#### EXERCISE GOAL
In the entries that follow, the lines from the line containing "(438, 334) = (497, 322): none -> green mouse" up to and including the line containing "(309, 362) = (415, 252): white" must be copied exactly, with pictures omitted.

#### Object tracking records
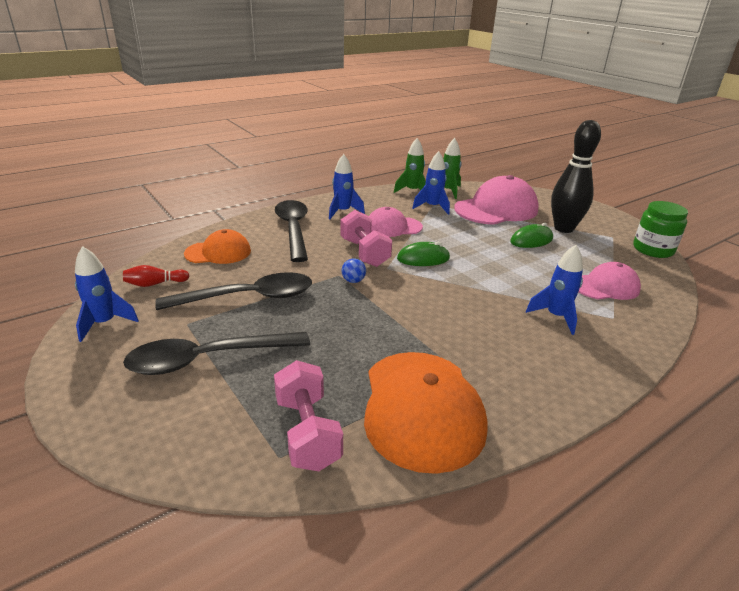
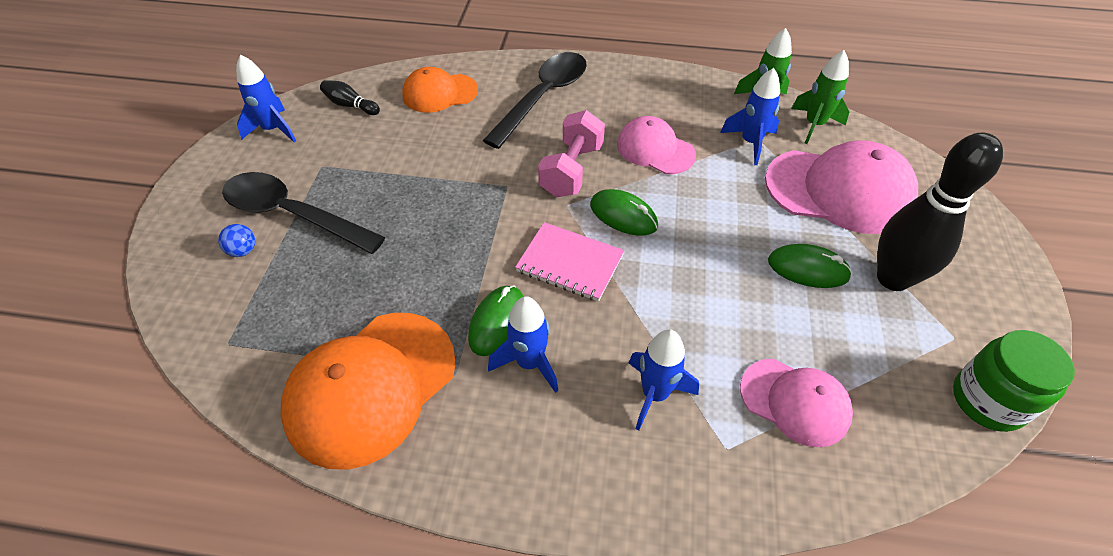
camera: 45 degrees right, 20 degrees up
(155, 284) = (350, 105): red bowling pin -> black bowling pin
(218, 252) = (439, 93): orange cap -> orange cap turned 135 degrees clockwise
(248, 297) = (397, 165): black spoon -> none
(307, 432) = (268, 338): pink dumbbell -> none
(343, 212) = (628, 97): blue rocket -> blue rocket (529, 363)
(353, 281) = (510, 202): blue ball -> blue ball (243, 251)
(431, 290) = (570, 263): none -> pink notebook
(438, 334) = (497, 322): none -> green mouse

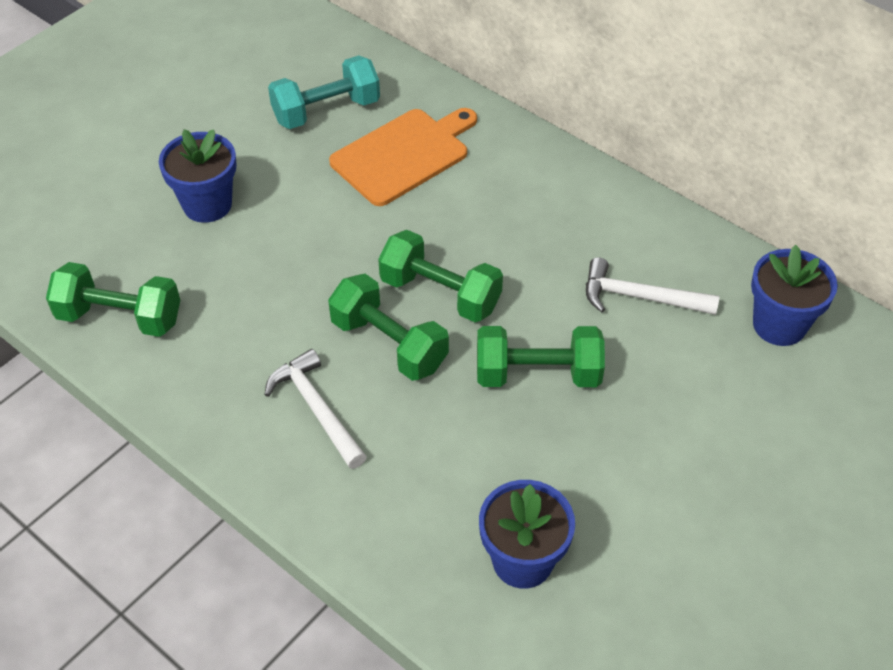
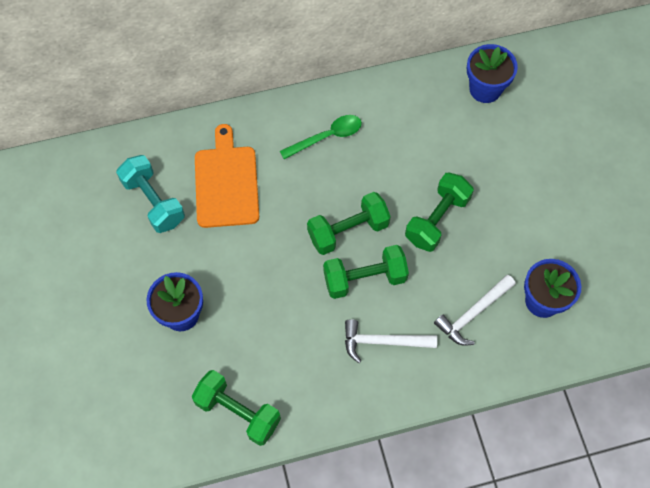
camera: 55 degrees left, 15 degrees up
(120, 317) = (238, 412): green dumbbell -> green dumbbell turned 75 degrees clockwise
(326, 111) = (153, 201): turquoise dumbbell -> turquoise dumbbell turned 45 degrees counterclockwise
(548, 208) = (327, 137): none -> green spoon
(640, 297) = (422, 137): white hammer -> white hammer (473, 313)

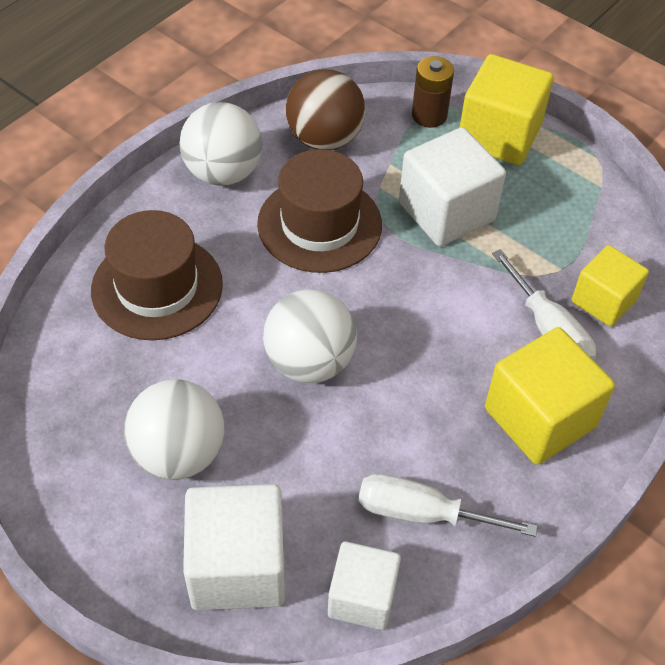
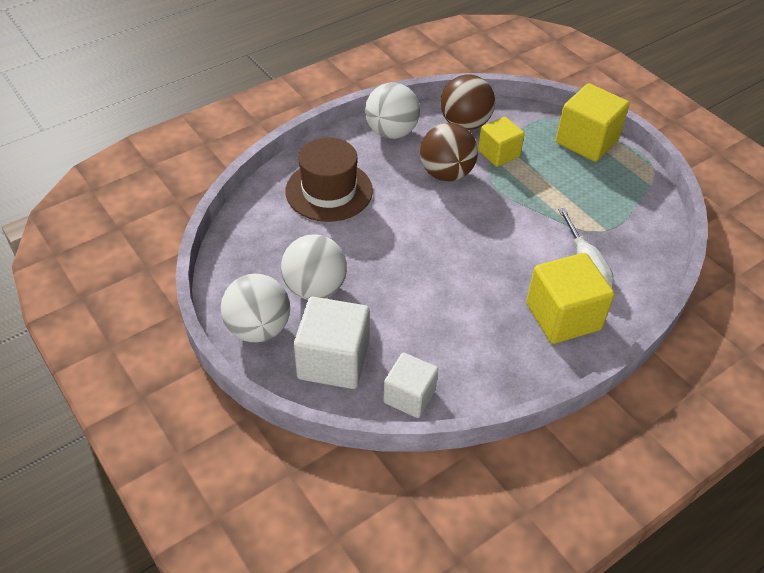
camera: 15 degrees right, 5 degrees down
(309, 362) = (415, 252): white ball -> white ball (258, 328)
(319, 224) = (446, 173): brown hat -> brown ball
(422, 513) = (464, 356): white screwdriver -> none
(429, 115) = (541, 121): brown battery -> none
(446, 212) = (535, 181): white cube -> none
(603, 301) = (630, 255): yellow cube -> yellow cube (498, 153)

#### ANSWER TO THIS EXERCISE
(438, 334) = (497, 322): none -> green mouse

camera: 55 degrees left, 15 degrees up
(120, 317) = (238, 412): green dumbbell -> green dumbbell turned 75 degrees clockwise
(326, 111) = (153, 201): turquoise dumbbell -> turquoise dumbbell turned 45 degrees counterclockwise
(548, 208) = (327, 137): none -> green spoon
(640, 297) = (422, 137): white hammer -> white hammer (473, 313)

camera: 15 degrees right, 5 degrees down
(309, 362) = (415, 252): white ball -> white ball (258, 328)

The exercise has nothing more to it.